EXERCISE DETAILS = Produce an exact copy of the first line of the data below and each line after it, please, up to and including the one with "(641, 209) = (694, 203): turquoise".

++++ DATA SHOWN

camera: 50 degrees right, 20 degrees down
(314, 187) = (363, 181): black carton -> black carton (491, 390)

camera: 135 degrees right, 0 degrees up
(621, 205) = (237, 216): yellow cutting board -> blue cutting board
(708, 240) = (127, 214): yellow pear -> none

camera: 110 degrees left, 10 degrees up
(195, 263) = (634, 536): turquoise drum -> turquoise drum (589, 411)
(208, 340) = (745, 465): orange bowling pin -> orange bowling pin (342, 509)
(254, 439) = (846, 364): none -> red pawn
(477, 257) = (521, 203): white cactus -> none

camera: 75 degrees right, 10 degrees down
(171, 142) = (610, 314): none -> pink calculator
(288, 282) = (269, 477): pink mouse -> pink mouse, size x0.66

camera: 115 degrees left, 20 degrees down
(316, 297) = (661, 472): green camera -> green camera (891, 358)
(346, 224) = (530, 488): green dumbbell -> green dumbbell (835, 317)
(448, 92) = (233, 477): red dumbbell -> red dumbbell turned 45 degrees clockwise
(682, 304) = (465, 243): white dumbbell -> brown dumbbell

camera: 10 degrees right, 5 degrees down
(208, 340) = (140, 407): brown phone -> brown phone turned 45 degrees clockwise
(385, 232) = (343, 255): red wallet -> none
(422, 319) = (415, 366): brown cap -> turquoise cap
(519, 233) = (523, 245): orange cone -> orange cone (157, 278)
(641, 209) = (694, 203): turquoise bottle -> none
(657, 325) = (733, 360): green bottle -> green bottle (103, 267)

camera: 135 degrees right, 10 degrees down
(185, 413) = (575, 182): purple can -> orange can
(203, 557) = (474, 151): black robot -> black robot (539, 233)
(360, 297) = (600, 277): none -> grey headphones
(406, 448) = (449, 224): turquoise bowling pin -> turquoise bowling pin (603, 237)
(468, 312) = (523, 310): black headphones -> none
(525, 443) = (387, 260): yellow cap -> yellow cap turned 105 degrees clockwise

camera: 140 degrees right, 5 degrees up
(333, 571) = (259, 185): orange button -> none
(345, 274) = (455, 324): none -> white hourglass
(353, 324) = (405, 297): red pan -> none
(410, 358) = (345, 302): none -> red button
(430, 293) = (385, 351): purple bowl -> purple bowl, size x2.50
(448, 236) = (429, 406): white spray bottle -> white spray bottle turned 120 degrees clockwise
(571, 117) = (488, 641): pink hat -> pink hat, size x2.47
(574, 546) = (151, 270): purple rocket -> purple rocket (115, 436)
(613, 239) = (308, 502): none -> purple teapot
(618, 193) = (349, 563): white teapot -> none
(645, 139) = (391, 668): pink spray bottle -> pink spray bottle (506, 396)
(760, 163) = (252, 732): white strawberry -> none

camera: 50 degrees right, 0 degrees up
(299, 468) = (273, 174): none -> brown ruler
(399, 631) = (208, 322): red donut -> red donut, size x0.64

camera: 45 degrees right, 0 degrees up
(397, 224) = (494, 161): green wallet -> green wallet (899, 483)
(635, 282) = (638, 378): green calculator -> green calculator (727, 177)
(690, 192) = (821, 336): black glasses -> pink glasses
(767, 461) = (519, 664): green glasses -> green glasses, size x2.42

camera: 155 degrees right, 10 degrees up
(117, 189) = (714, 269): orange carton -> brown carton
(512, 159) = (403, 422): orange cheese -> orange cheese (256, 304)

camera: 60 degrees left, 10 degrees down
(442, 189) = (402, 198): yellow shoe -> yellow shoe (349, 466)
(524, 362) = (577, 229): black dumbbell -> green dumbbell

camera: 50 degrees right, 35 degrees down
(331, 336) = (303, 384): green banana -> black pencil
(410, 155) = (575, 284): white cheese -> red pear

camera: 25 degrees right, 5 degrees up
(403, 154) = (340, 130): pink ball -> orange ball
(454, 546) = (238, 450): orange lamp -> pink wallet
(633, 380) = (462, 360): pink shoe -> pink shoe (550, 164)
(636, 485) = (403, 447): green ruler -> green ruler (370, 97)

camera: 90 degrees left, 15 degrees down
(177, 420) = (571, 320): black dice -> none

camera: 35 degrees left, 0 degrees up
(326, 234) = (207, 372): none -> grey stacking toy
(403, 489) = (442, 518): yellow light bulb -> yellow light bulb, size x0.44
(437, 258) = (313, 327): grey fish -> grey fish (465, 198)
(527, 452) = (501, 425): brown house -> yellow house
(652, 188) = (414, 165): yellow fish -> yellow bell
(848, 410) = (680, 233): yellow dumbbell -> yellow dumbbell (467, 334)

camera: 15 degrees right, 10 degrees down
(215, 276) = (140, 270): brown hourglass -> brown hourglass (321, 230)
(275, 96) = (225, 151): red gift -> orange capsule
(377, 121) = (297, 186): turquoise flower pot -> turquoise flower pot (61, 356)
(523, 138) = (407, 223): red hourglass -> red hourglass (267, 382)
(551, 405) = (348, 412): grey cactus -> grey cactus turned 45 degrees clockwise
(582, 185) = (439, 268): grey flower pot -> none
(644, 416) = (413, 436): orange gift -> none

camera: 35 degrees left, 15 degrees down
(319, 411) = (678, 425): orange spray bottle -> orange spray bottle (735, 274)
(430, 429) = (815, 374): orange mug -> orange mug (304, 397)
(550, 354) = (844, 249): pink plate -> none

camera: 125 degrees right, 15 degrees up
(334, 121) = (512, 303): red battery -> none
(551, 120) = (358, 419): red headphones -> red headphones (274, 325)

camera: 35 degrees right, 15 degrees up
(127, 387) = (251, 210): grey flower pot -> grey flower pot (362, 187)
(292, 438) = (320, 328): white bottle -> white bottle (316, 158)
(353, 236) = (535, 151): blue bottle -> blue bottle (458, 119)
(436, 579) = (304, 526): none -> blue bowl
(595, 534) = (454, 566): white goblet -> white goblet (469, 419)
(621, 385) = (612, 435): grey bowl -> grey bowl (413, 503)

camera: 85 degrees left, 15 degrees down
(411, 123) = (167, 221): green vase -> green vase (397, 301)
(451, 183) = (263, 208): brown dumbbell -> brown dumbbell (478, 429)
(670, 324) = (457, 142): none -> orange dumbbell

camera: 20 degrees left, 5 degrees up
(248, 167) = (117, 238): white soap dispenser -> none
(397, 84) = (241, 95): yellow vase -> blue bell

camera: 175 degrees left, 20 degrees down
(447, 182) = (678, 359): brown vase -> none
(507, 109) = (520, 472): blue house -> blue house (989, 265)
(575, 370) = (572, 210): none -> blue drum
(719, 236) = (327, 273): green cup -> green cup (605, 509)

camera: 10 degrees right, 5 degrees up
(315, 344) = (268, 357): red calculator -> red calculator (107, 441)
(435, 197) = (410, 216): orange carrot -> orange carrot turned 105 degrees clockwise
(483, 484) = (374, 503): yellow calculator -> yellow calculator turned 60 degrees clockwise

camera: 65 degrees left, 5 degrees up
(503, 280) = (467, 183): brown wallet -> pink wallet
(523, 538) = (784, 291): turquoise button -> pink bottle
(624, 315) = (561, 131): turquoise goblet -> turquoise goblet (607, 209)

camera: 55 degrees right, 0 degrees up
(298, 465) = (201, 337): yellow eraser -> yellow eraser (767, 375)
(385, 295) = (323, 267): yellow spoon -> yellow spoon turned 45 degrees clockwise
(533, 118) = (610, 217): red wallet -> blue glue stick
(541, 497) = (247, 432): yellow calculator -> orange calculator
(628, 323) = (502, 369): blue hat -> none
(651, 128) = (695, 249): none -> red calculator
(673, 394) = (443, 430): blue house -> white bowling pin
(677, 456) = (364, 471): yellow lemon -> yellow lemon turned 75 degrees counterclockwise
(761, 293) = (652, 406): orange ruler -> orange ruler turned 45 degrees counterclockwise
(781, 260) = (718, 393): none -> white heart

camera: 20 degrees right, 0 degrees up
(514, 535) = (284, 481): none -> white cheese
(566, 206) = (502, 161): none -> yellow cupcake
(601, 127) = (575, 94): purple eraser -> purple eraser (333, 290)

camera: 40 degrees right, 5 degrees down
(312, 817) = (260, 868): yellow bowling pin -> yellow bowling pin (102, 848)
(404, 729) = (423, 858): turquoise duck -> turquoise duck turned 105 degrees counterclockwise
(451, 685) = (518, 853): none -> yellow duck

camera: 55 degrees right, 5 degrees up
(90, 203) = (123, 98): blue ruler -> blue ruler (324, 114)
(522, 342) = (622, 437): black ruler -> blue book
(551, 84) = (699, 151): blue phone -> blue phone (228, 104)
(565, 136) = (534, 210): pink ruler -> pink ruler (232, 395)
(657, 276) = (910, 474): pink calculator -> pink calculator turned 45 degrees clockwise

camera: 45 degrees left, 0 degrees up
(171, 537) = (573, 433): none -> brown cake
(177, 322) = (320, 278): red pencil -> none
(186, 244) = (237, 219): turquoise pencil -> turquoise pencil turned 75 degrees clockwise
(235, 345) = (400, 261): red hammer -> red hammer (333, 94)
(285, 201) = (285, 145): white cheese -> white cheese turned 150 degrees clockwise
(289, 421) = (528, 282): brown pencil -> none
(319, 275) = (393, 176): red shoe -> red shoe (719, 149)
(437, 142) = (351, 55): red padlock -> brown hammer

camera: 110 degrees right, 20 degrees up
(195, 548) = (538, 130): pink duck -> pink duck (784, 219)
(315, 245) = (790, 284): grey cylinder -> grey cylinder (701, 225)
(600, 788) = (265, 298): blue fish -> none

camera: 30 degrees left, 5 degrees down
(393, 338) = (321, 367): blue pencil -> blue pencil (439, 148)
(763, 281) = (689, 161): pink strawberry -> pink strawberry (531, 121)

++++++++

EXPECTED ANSWER =
camera: 50 degrees right, 20 degrees down
(314, 187) = (363, 181): black carton -> black carton (491, 390)

camera: 135 degrees right, 0 degrees up
(621, 205) = (237, 216): yellow cutting board -> blue cutting board
(708, 240) = (127, 214): yellow pear -> none

camera: 110 degrees left, 10 degrees up
(195, 263) = (634, 536): turquoise drum -> turquoise drum (589, 411)
(208, 340) = (745, 465): orange bowling pin -> orange bowling pin (342, 509)
(254, 439) = (846, 364): none -> red pawn
(477, 257) = (521, 203): white cactus -> none

camera: 75 degrees right, 10 degrees down
(171, 142) = (610, 314): none -> pink calculator
(288, 282) = (269, 477): pink mouse -> pink mouse, size x0.66

camera: 115 degrees left, 20 degrees down
(316, 297) = (661, 472): green camera -> green camera (891, 358)
(346, 224) = (530, 488): green dumbbell -> green dumbbell (835, 317)
(448, 92) = (233, 477): red dumbbell -> red dumbbell turned 45 degrees clockwise
(682, 304) = (465, 243): white dumbbell -> brown dumbbell

camera: 10 degrees right, 5 degrees down
(208, 340) = (140, 407): brown phone -> brown phone turned 45 degrees clockwise
(385, 232) = (343, 255): red wallet -> none
(422, 319) = (415, 366): brown cap -> turquoise cap
(519, 233) = (523, 245): orange cone -> orange cone (157, 278)
(641, 209) = (694, 203): turquoise bottle -> none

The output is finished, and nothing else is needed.